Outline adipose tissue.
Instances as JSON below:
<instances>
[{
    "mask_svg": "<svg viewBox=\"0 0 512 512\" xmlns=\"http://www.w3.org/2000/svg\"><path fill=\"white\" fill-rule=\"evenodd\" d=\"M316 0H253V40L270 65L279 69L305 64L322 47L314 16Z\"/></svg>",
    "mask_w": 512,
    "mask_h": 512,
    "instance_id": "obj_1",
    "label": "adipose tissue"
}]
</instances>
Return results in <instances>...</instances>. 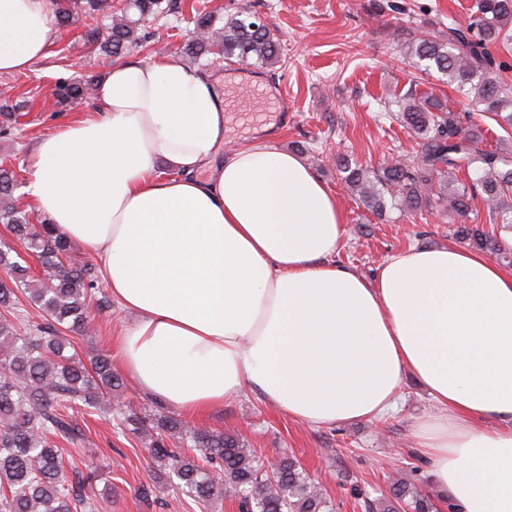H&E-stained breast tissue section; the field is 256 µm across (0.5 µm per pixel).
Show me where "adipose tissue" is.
I'll return each instance as SVG.
<instances>
[{"label":"adipose tissue","instance_id":"1","mask_svg":"<svg viewBox=\"0 0 512 512\" xmlns=\"http://www.w3.org/2000/svg\"><path fill=\"white\" fill-rule=\"evenodd\" d=\"M56 7L0 0V76L46 56ZM94 102L39 142L26 192L95 255L143 394L202 419L254 390L320 427L387 415L409 374L435 407L414 432L435 487L456 512H512V272L456 246L370 281L337 264L335 195L272 140L225 149L223 91L171 59L112 63Z\"/></svg>","mask_w":512,"mask_h":512}]
</instances>
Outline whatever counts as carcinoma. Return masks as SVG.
Segmentation results:
<instances>
[{
  "mask_svg": "<svg viewBox=\"0 0 512 512\" xmlns=\"http://www.w3.org/2000/svg\"><path fill=\"white\" fill-rule=\"evenodd\" d=\"M170 0H60L59 28L73 14L87 20L84 44L107 57L149 47L146 24L168 15ZM192 29L181 54L199 64L218 51L238 66L274 65L282 55L278 38L265 24L250 25L239 11L221 19L194 10ZM512 44V0H478L465 25L453 23L438 39L419 38L409 56L425 69L447 77L471 110H454L445 96L412 92L385 105L418 139L415 154L392 155L378 166L337 157L336 170L377 216L391 207L405 215L445 212L457 217L455 236L472 248L512 264L509 239L485 229L497 225L512 233V150L483 149L480 123L490 120L512 137V83L501 77L500 47ZM95 80H61L53 91L67 111L92 96ZM23 108L11 93L0 92V134L18 124ZM17 174L0 165V224L10 226L37 264L39 274L10 246L0 249V512H99L90 476L67 474L58 441L84 436L75 414L111 408L105 395L124 392L110 356L98 351L83 361L72 336L91 333L92 311L107 303L95 267L77 258L75 243L55 233L14 196ZM483 204L485 221L470 218ZM24 294L42 312V321L25 319L17 306ZM126 431L145 441L160 477L194 501L224 496L243 512H335L298 459L284 455L272 470L236 432L191 428L165 411L140 415L131 403L120 409ZM366 512H435L430 495L405 478L390 482L389 493L365 498Z\"/></svg>",
  "mask_w": 512,
  "mask_h": 512,
  "instance_id": "cac0c4a2",
  "label": "carcinoma"
}]
</instances>
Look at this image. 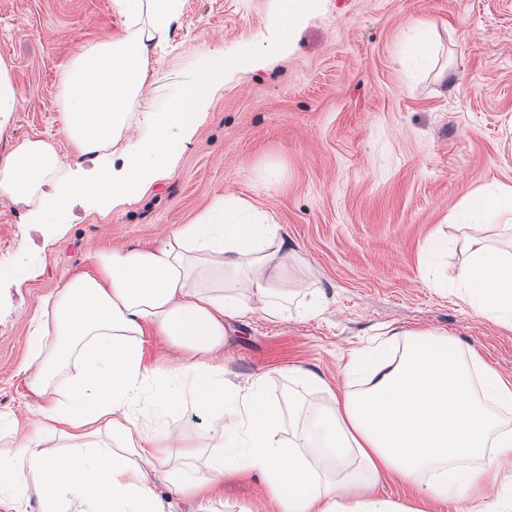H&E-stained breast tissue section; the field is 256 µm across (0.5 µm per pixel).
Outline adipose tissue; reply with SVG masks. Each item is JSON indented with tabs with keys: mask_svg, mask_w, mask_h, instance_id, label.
<instances>
[{
	"mask_svg": "<svg viewBox=\"0 0 512 512\" xmlns=\"http://www.w3.org/2000/svg\"><path fill=\"white\" fill-rule=\"evenodd\" d=\"M184 0H112L119 35L82 47L58 74L59 121L76 160L101 157L122 140L148 86L152 53L167 43ZM225 60L205 63L199 81L163 101L145 119L147 135L130 145L121 170L79 183L64 170L55 142L26 139L0 166V196L36 207L53 224L75 193L103 201L139 193L152 169L170 161L172 129L192 128ZM453 223L462 226L457 279L478 314L512 326V250L497 246L512 231V185L491 181L469 191ZM33 319L29 389L37 398L33 431L0 448V504L23 512L36 494L42 512L62 500L76 512H169L151 485L163 474L198 512L234 476H261L279 512H420L379 497L380 480L422 486L426 496L469 493L512 460V430L493 406H512V385L479 362L460 359L447 335L391 331L405 350L352 354L348 378L358 393L331 394L290 444L278 436L282 414L262 376L245 386L225 379L218 353L224 323L250 312L283 314L294 297L284 273L300 255L281 225L234 194L215 198L192 223L159 245L93 251ZM175 357L145 361L146 332ZM211 411L206 472H160L182 456L173 414L185 405ZM474 456L475 467L460 466Z\"/></svg>",
	"mask_w": 512,
	"mask_h": 512,
	"instance_id": "ef3b65f1",
	"label": "adipose tissue"
}]
</instances>
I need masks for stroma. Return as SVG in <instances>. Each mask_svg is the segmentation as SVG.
Here are the masks:
<instances>
[{
    "instance_id": "obj_1",
    "label": "stroma",
    "mask_w": 512,
    "mask_h": 512,
    "mask_svg": "<svg viewBox=\"0 0 512 512\" xmlns=\"http://www.w3.org/2000/svg\"><path fill=\"white\" fill-rule=\"evenodd\" d=\"M279 0H185L156 63L142 112L192 86L204 60L260 53L226 70L189 133L173 131L171 166L136 197L102 211L78 198L61 224L0 197V414L21 429L35 419L28 380L30 319L90 248L158 244L232 193L281 224L303 259L290 284L316 283L329 304L308 317L261 310L224 323V365L241 383L264 378L287 404L303 367L343 389L350 352L385 330L448 334L512 385V328L471 310L455 286L422 278L428 243L458 236L448 223L464 195L489 181L512 185V0H318L285 45L272 20ZM431 34V64L408 55L412 22ZM110 0H0V58L19 90L0 128V160L29 138L61 154L57 71L84 45L120 33ZM381 497L421 501L424 512H470L468 496L421 498L382 482ZM213 512H274L258 478L229 479Z\"/></svg>"
}]
</instances>
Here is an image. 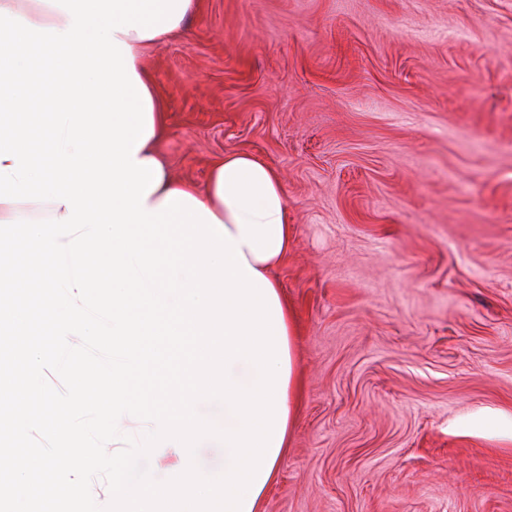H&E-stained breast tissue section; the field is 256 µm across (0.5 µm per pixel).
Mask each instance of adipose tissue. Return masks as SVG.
<instances>
[{
    "label": "adipose tissue",
    "mask_w": 512,
    "mask_h": 512,
    "mask_svg": "<svg viewBox=\"0 0 512 512\" xmlns=\"http://www.w3.org/2000/svg\"><path fill=\"white\" fill-rule=\"evenodd\" d=\"M175 189L189 193L204 203L227 228L229 235L235 238L240 235L239 219L249 218L262 224L283 219V243L277 255L262 261L247 246L243 247L242 253L249 266L264 276L287 259L294 227L286 221V193L276 171L261 158L247 152L226 155L213 165L207 183L201 187L162 175L160 183L145 201L146 209L159 207L168 193Z\"/></svg>",
    "instance_id": "1"
}]
</instances>
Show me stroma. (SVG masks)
<instances>
[{"label": "stroma", "instance_id": "obj_1", "mask_svg": "<svg viewBox=\"0 0 512 512\" xmlns=\"http://www.w3.org/2000/svg\"><path fill=\"white\" fill-rule=\"evenodd\" d=\"M141 59L174 179L248 151L286 190L263 512H512V0H201Z\"/></svg>", "mask_w": 512, "mask_h": 512}]
</instances>
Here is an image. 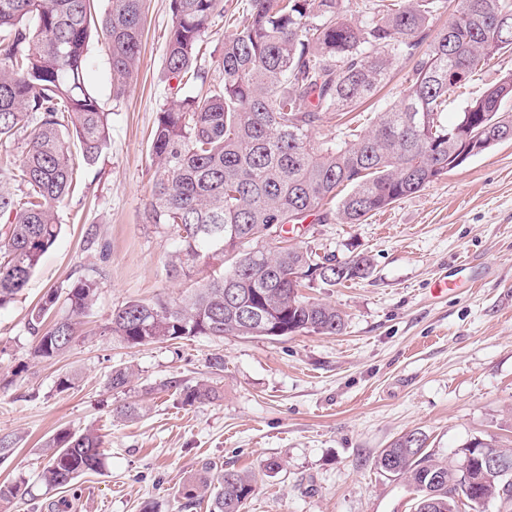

■ Task prompt: From the line containing "Mask each instance" through the last line of the records, both included, output those lines exactly and nothing else; skip the pictures.

■ The result:
Mask each instance of adipose tissue. Return masks as SVG.
<instances>
[{
    "label": "adipose tissue",
    "mask_w": 512,
    "mask_h": 512,
    "mask_svg": "<svg viewBox=\"0 0 512 512\" xmlns=\"http://www.w3.org/2000/svg\"><path fill=\"white\" fill-rule=\"evenodd\" d=\"M175 189L189 193L204 203L227 228L229 235L235 238L240 235L239 219L249 218L262 224L283 219V243L277 255L262 261L247 246L243 247L242 253L249 266L264 276L287 259L294 227L286 221V193L276 171L261 158L247 152L226 155L213 165L207 183L201 187L162 175L160 183L145 201L146 209L159 207L168 193Z\"/></svg>",
    "instance_id": "1"
}]
</instances>
Show me stroma. (SVG masks)
<instances>
[{"label": "stroma", "instance_id": "obj_1", "mask_svg": "<svg viewBox=\"0 0 512 512\" xmlns=\"http://www.w3.org/2000/svg\"><path fill=\"white\" fill-rule=\"evenodd\" d=\"M141 59L174 179L248 151L286 190L263 512H512V0H201Z\"/></svg>", "mask_w": 512, "mask_h": 512}]
</instances>
Here is an image. 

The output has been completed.